**ACTIVITY**
Reproduce the tail of the data exactly. It starts at the line containing "(613, 491) = (324, 515): purple" and runs to the last line.

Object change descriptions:
-=-=-
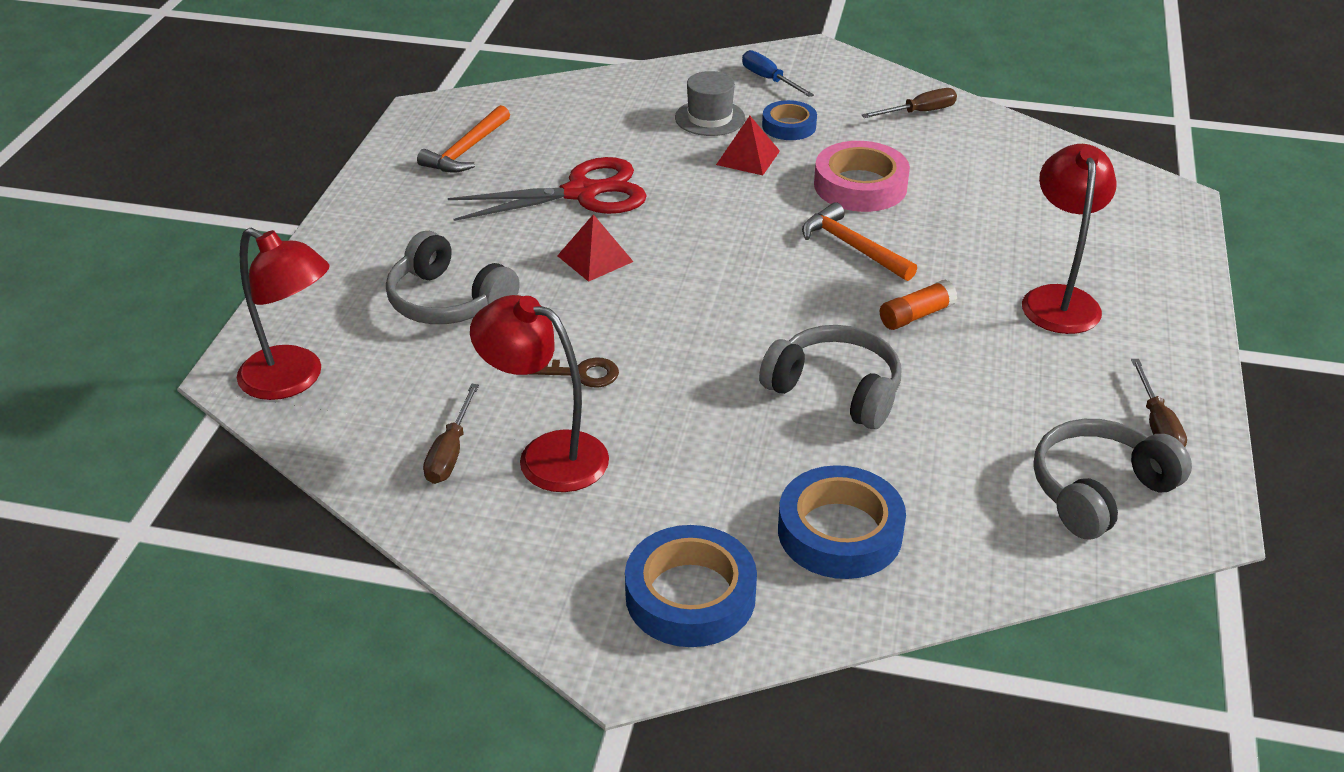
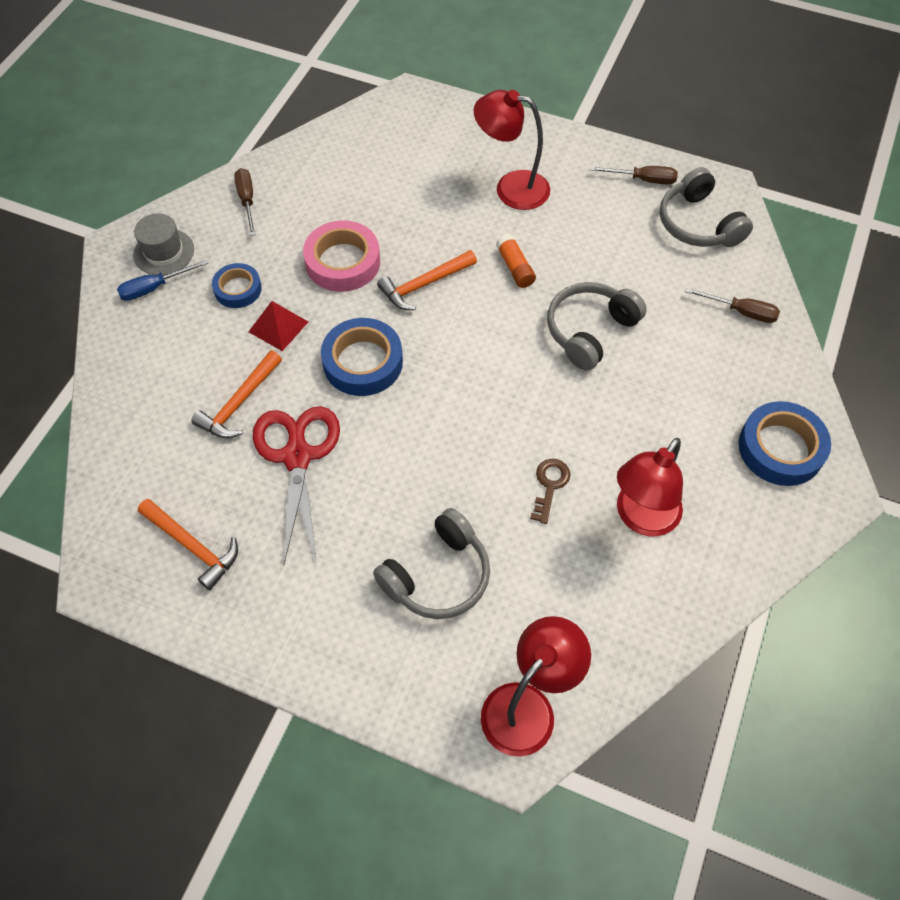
camera: 80 degrees left, 20 degrees up
(450, 452) = (632, 584): brown screwdriver -> brown screwdriver (741, 312)
(595, 258) = (400, 458): red pyramid -> none
(639, 149) = (239, 403): none -> orange hammer
(710, 118) = (204, 342): grey hat -> grey hat (164, 252)
(840, 532) = (727, 358): blue tape -> blue tape (363, 362)

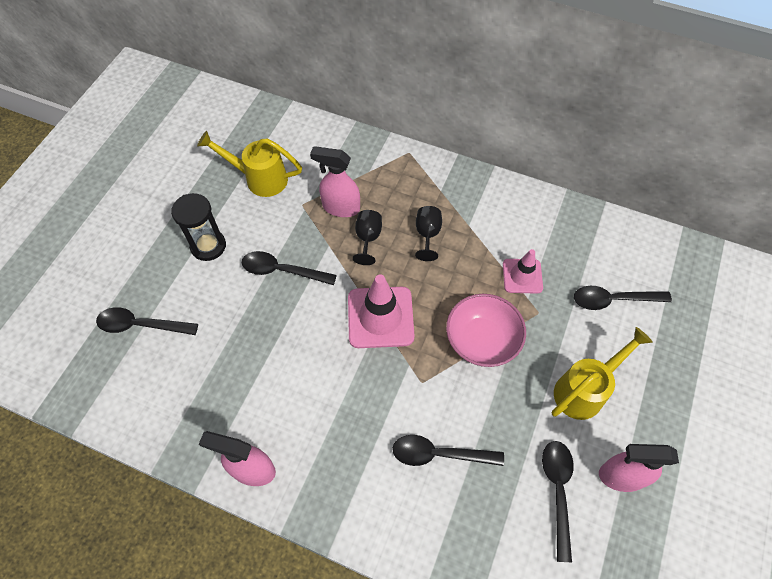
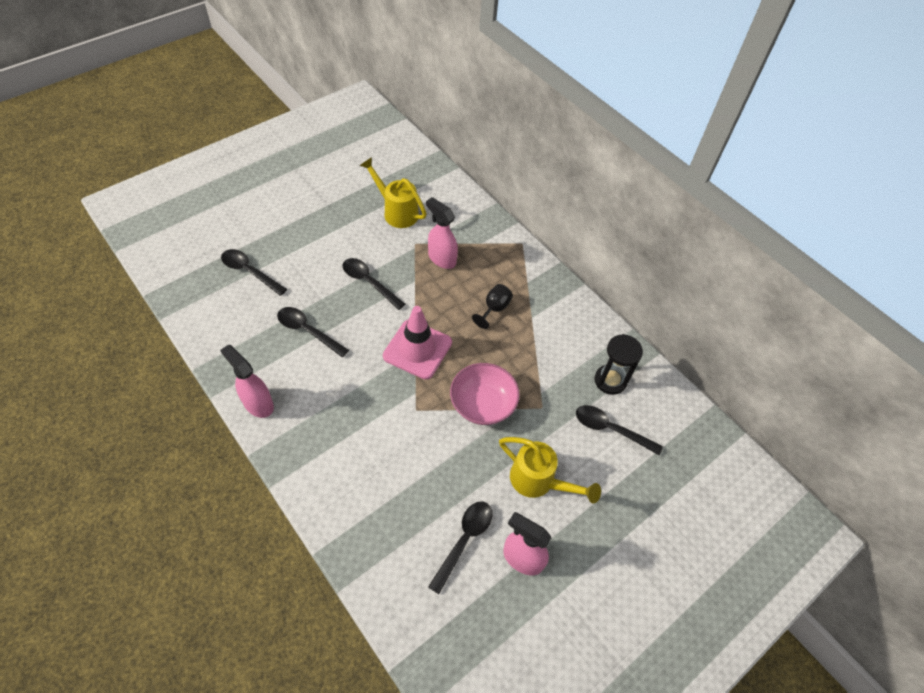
camera: 25 degrees right, 5 degrees down
(208, 246) = (329, 241): black hourglass -> black hourglass (610, 380)
(368, 238) = (447, 290): black goblet -> none
(439, 454) = (394, 465): black spoon -> black spoon (308, 331)
(522, 276) = (548, 374): pink traffic cone -> none
(585, 389) = (539, 482): yellow watering can -> yellow watering can turned 45 degrees clockwise

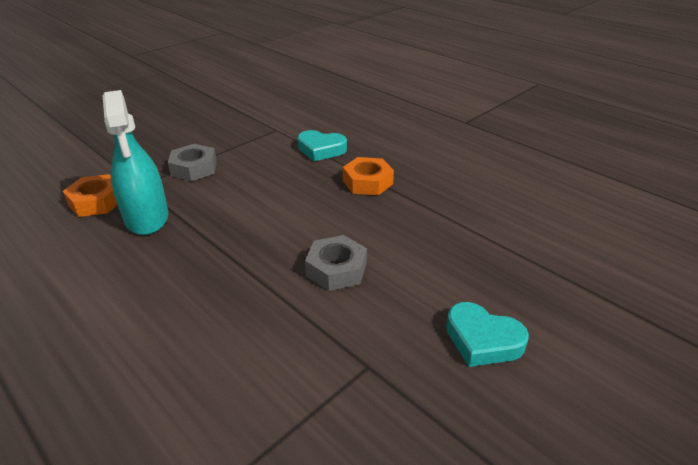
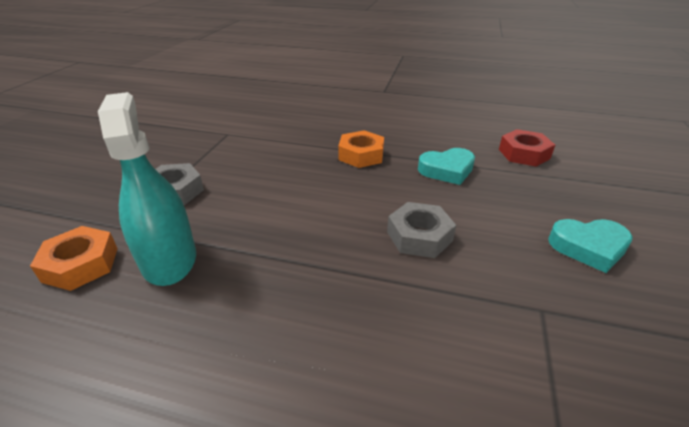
camera: 30 degrees left, 0 degrees up
(147, 218) = (169, 259): turquoise spray bottle -> turquoise spray bottle turned 150 degrees counterclockwise
(321, 149) = (290, 140): turquoise heart -> turquoise heart (447, 170)
(538, 232) = (524, 154): none -> red nut

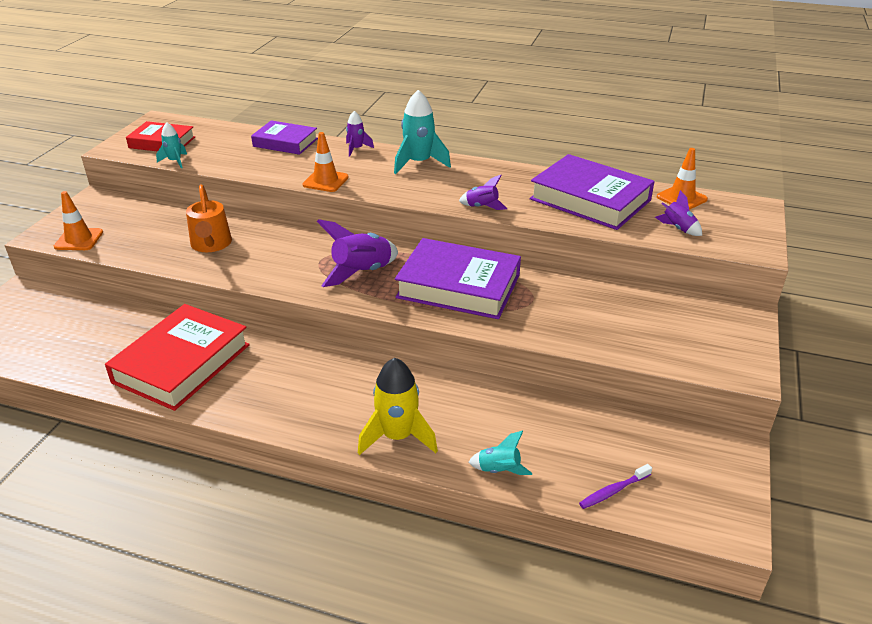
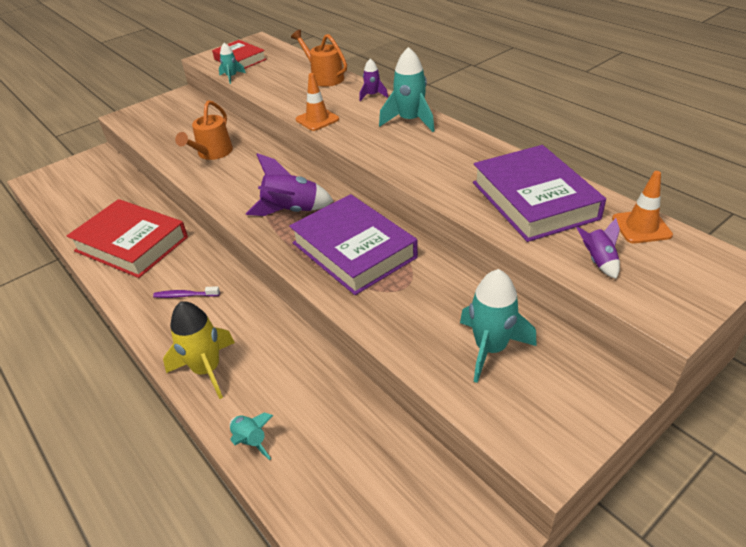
camera: 35 degrees right, 5 degrees up
(79, 239) = (139, 125): orange traffic cone -> none
(182, 363) = (131, 244): red book -> red book turned 60 degrees clockwise
(285, 142) = (324, 77): purple book -> orange watering can
(482, 207) = (419, 178): purple rocket -> none
(613, 491) = (324, 515): purple toothbrush -> purple toothbrush (185, 295)
(641, 319) = (490, 348): none -> turquoise rocket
-=-=-
**OUTPUT FOR THIS TASK**
(613, 491) = (324, 515): purple toothbrush -> purple toothbrush (185, 295)
(641, 319) = (490, 348): none -> turquoise rocket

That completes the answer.